■ **SUPPLIED MATERIAL**
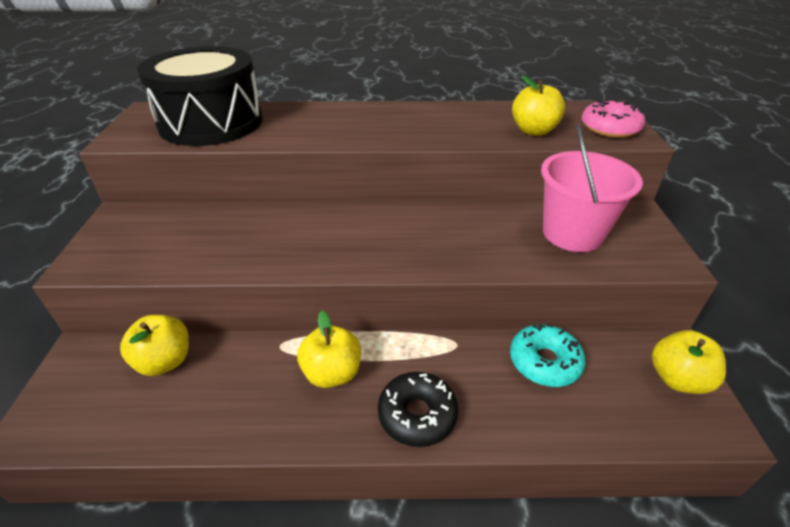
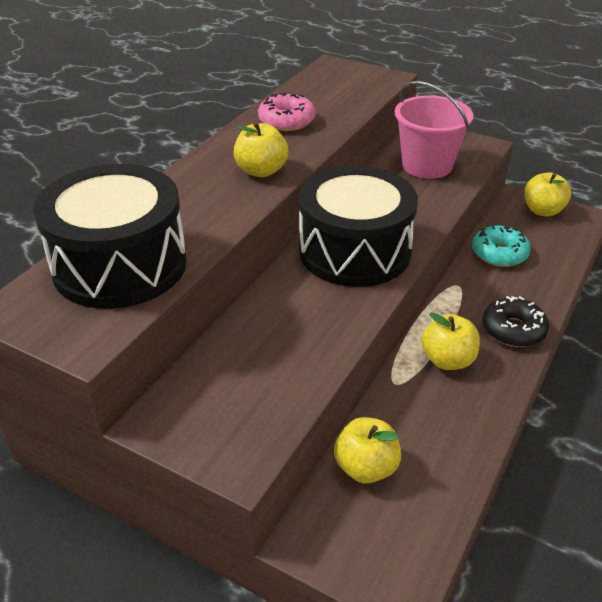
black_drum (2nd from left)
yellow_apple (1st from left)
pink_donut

---

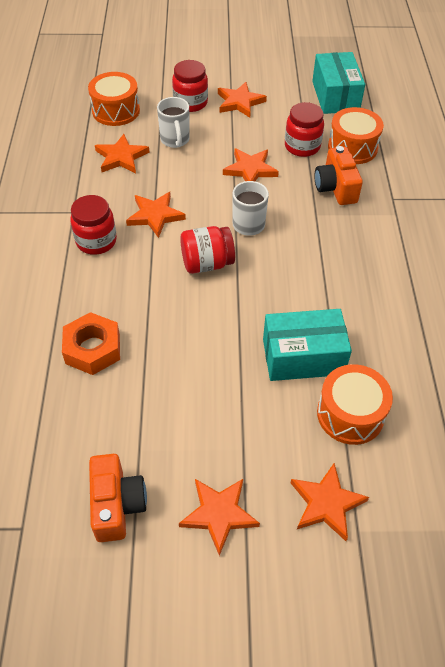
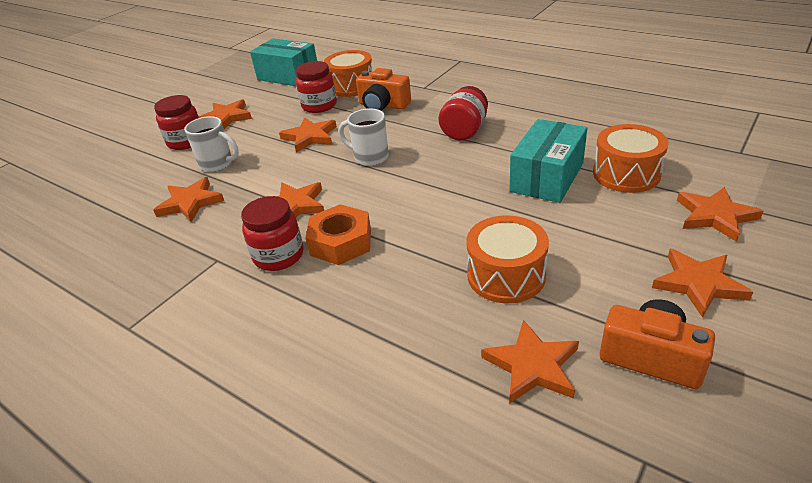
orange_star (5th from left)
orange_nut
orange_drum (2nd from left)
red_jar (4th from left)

* * *

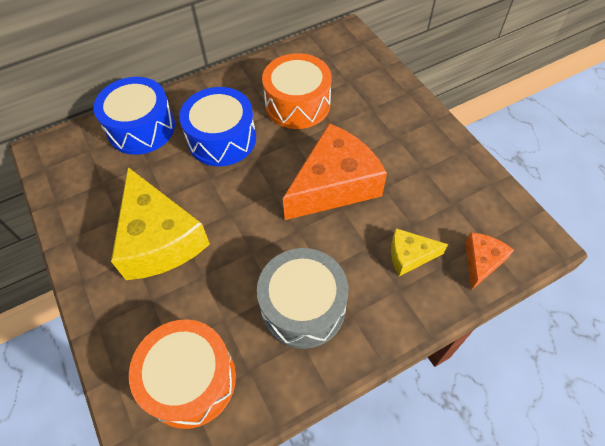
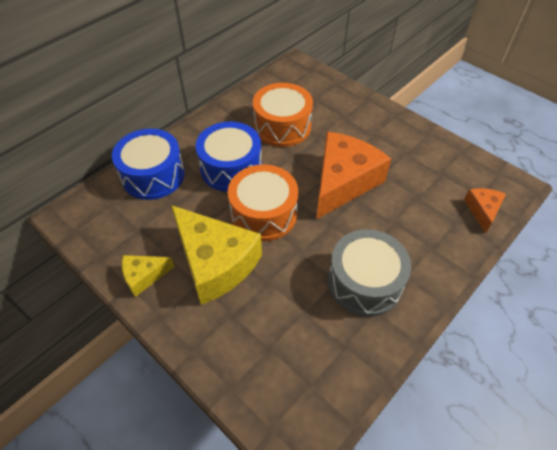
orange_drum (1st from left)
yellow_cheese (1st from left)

■ **EXERCISE DETAILS**
Lines containing the word "left": copy every one of them from the records above.

■ **WRITTEN ANSWER**
black_drum (2nd from left)
yellow_apple (1st from left)
orange_star (5th from left)
orange_drum (2nd from left)
red_jar (4th from left)
orange_drum (1st from left)
yellow_cheese (1st from left)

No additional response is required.